* **WHAT THE EXERCISE ASKS**
From the line containing "white jar: [162,358,220,423]" to the last line of the records below, retype every line exactly and output nothing else.

* **PROVIDED ENTRIES**

-------

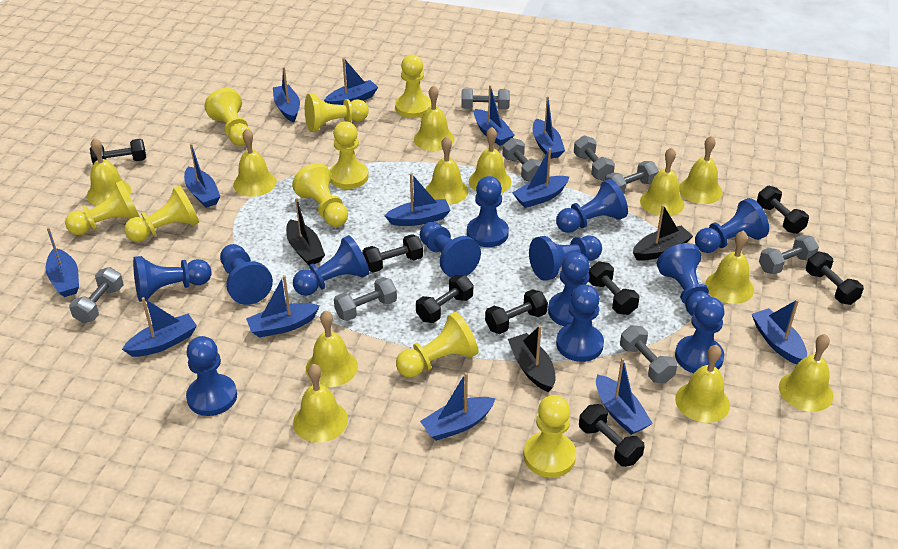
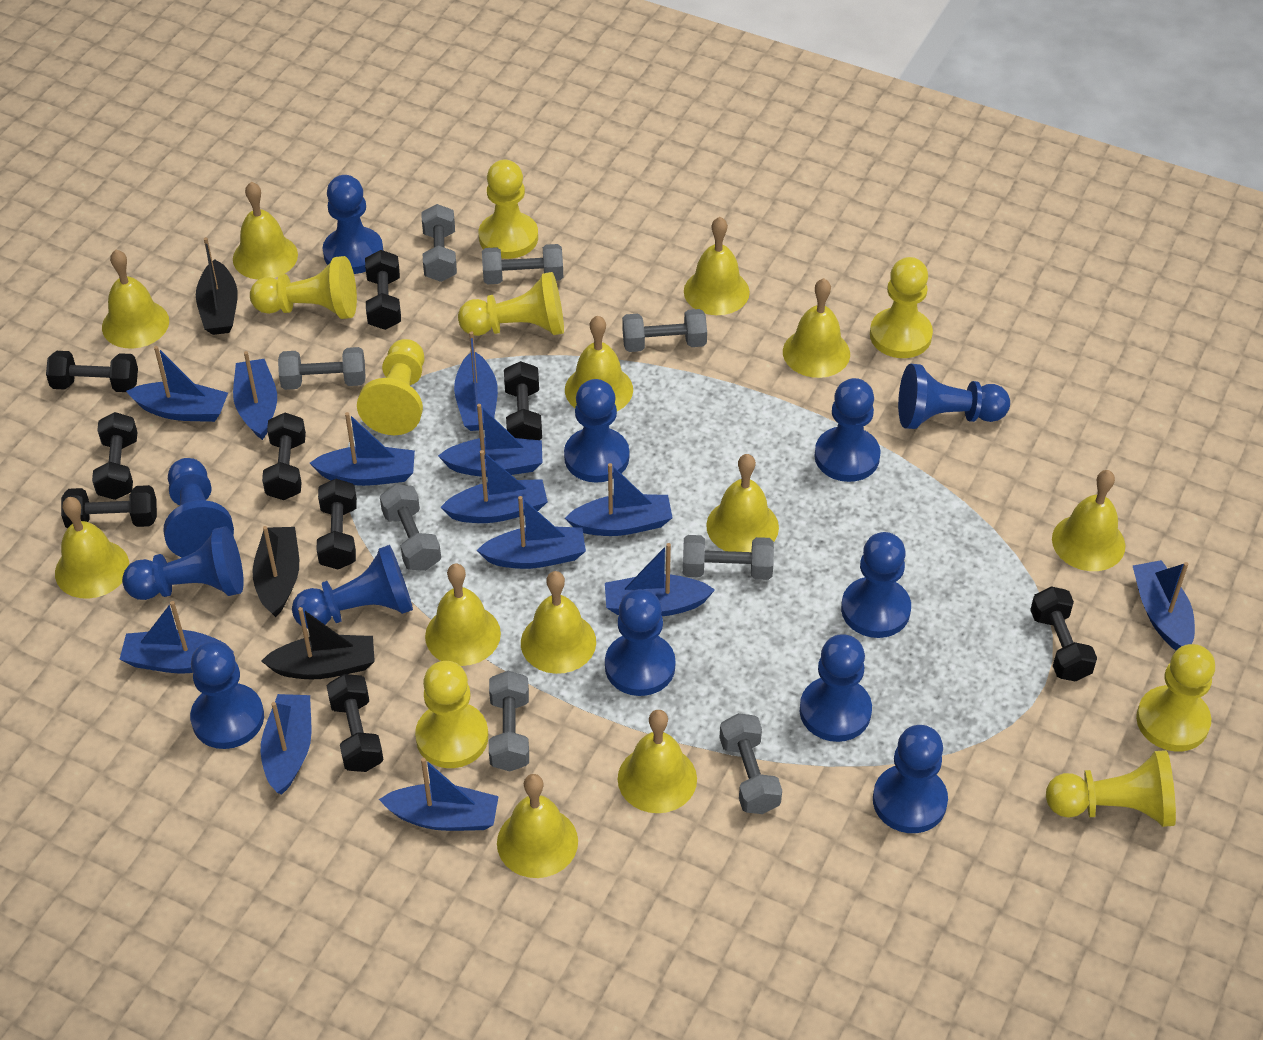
black dumbbell: [90,139,146,164] [363,234,423,273] [416,275,473,323] [485,289,548,334] [579,404,645,467] [589,261,639,315] [757,186,809,234] [806,252,864,305] = 8 -> [46,351,138,392] [61,485,157,529] [92,412,137,500] [262,413,306,500] [316,479,357,569] [327,674,384,772] [365,250,401,330] [504,361,542,440] [1030,586,1097,682] = 9
blue pawn: [133,256,211,302] [186,336,237,416] [220,244,273,305] [293,235,369,296] [420,222,481,278] [467,176,509,247] [529,235,602,281] [548,252,590,326] [556,179,628,233] [556,285,604,362] [657,243,710,316] [675,297,725,373] [695,198,769,253] = 13 -> [122,526,244,600] [164,458,234,557] [190,642,264,749] [292,545,413,629] [323,175,383,274] [564,379,629,483] [605,589,675,696] [800,634,872,742] [815,378,881,482] [841,532,911,638] [873,725,948,833] [898,364,1010,429] = 12
yellow pawn: [65,181,140,235] [124,185,199,242] [204,88,251,146] [292,163,348,227] [305,94,369,132] [330,121,369,189] [395,54,431,118] [396,312,478,378] [524,395,576,478] = 9 -> [250,256,357,319] [357,339,424,435] [415,661,488,768] [458,272,564,336] [479,160,538,259] [870,257,933,358] [1046,750,1176,827] [1136,644,1215,751] = 8

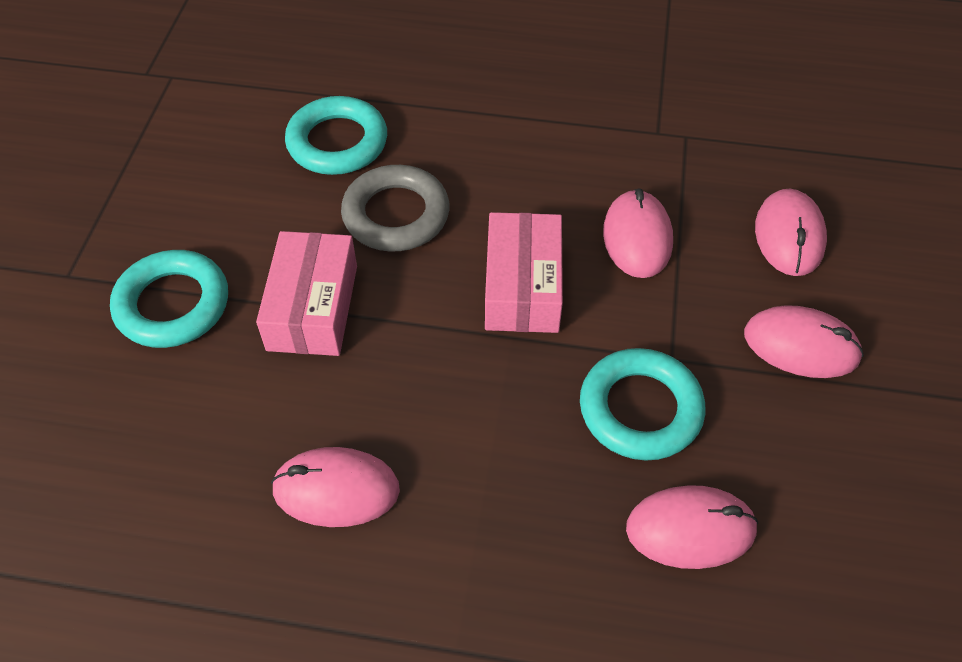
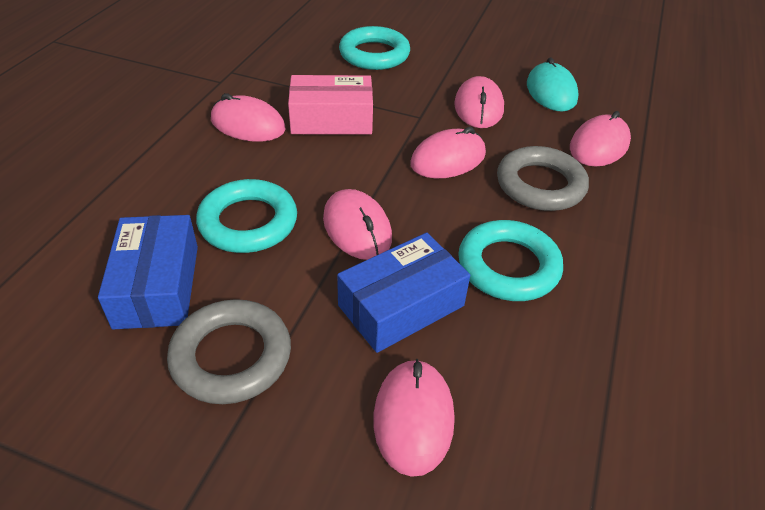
blue box: none = 0 -> [98,215,198,329] [337,233,470,353] = 2
grey ring: [341,165,450,252] = 1 -> [167,299,291,404] [497,146,589,211] = 2
pink box: [256,231,357,356] [485,212,563,333] = 2 -> [288,75,373,134] = 1
pink mouse: [271,447,400,527] [603,188,673,278] [626,485,758,569] [744,305,864,378] [755,189,827,276] = 5 -> [211,93,285,142] [323,189,392,260] [373,359,455,477] [410,127,486,178] [454,76,504,128] [570,111,631,166] = 6
turquoise mouse: none = 0 -> [527,57,579,112] = 1

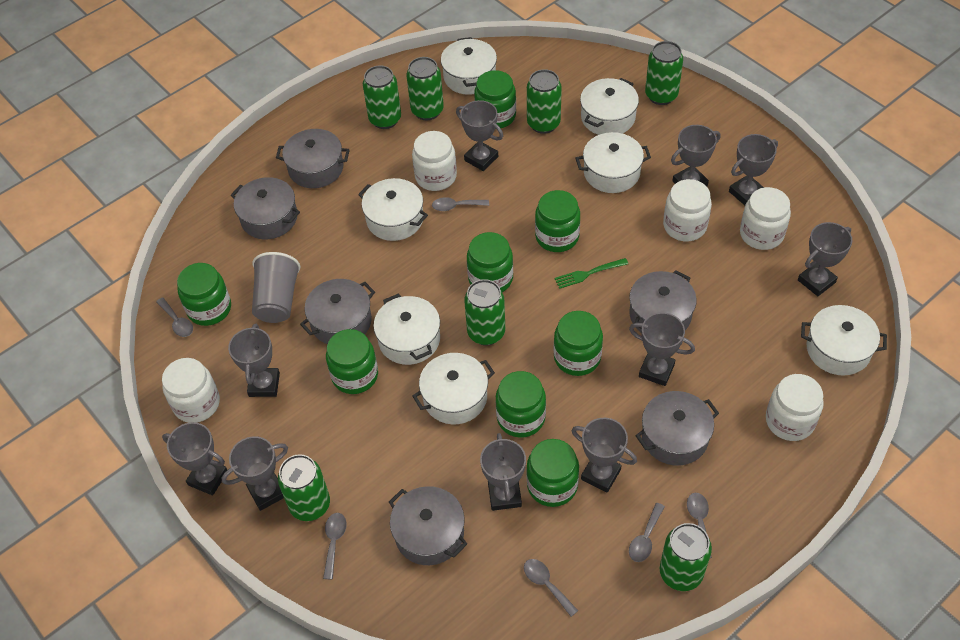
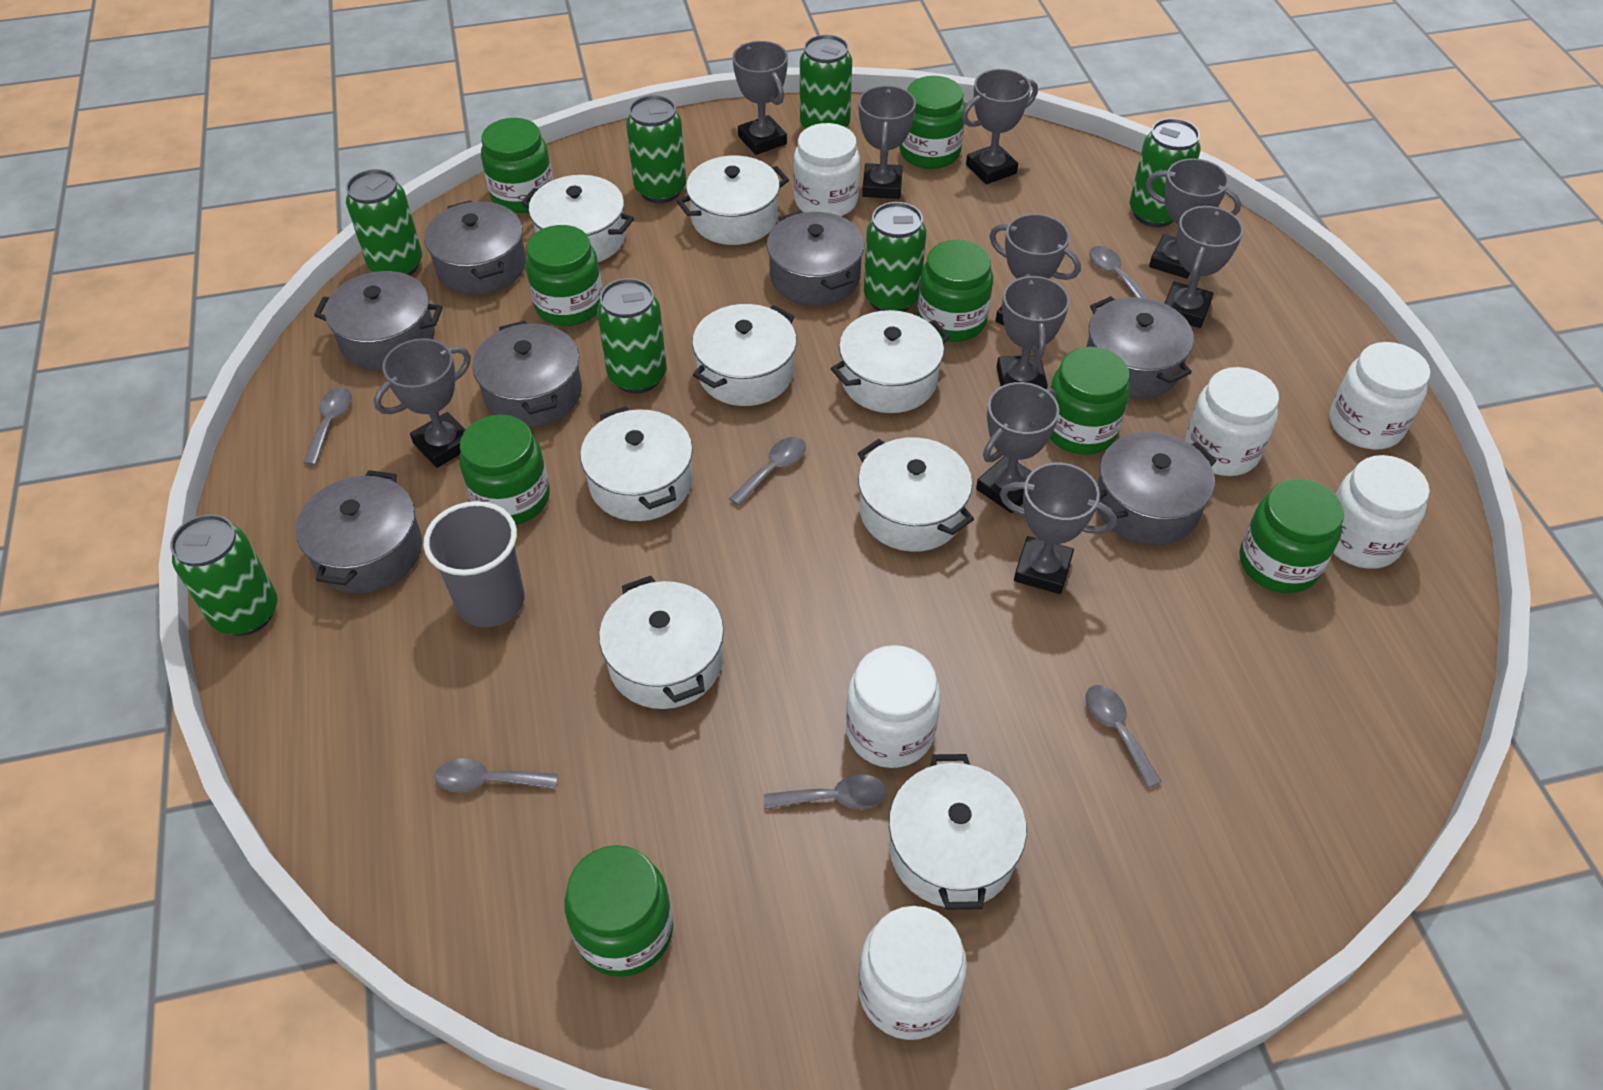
green fork: [555,258,628,289] = 1 -> none = 0
grey pot: [231,177,300,239] [276,129,350,188] [300,279,375,344] [389,486,467,565] [629,270,697,333] [635,391,719,465] = 6 -> [296,470,422,594] [314,271,443,370] [424,200,526,295] [473,321,582,427] [767,211,864,306] [1087,296,1194,399] [1097,432,1217,545] = 7
white jar: [162,358,220,423] [412,131,457,191] [663,179,712,241] [740,187,791,250] [766,374,824,441] = 5 -> [794,123,860,216] [846,645,941,768] [858,906,967,1040] [1185,367,1279,476] [1329,342,1430,450] [1333,455,1430,569] = 6
white pot: [358,178,428,241] [373,293,440,365] [412,353,495,425] [441,37,497,95] [575,132,651,193] [580,78,639,135] [801,305,887,375] = 7 -> [521,175,634,262] [580,406,693,521] [599,576,724,709] [677,156,789,245] [692,304,797,406] [831,310,950,413] [858,437,974,552] [889,754,1027,910] = 8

-------

* **EXERCISE RESULT**
white jar: [162,358,220,423] [412,131,457,191] [663,179,712,241] [740,187,791,250] [766,374,824,441] = 5 -> [794,123,860,216] [846,645,941,768] [858,906,967,1040] [1185,367,1279,476] [1329,342,1430,450] [1333,455,1430,569] = 6
white pot: [358,178,428,241] [373,293,440,365] [412,353,495,425] [441,37,497,95] [575,132,651,193] [580,78,639,135] [801,305,887,375] = 7 -> [521,175,634,262] [580,406,693,521] [599,576,724,709] [677,156,789,245] [692,304,797,406] [831,310,950,413] [858,437,974,552] [889,754,1027,910] = 8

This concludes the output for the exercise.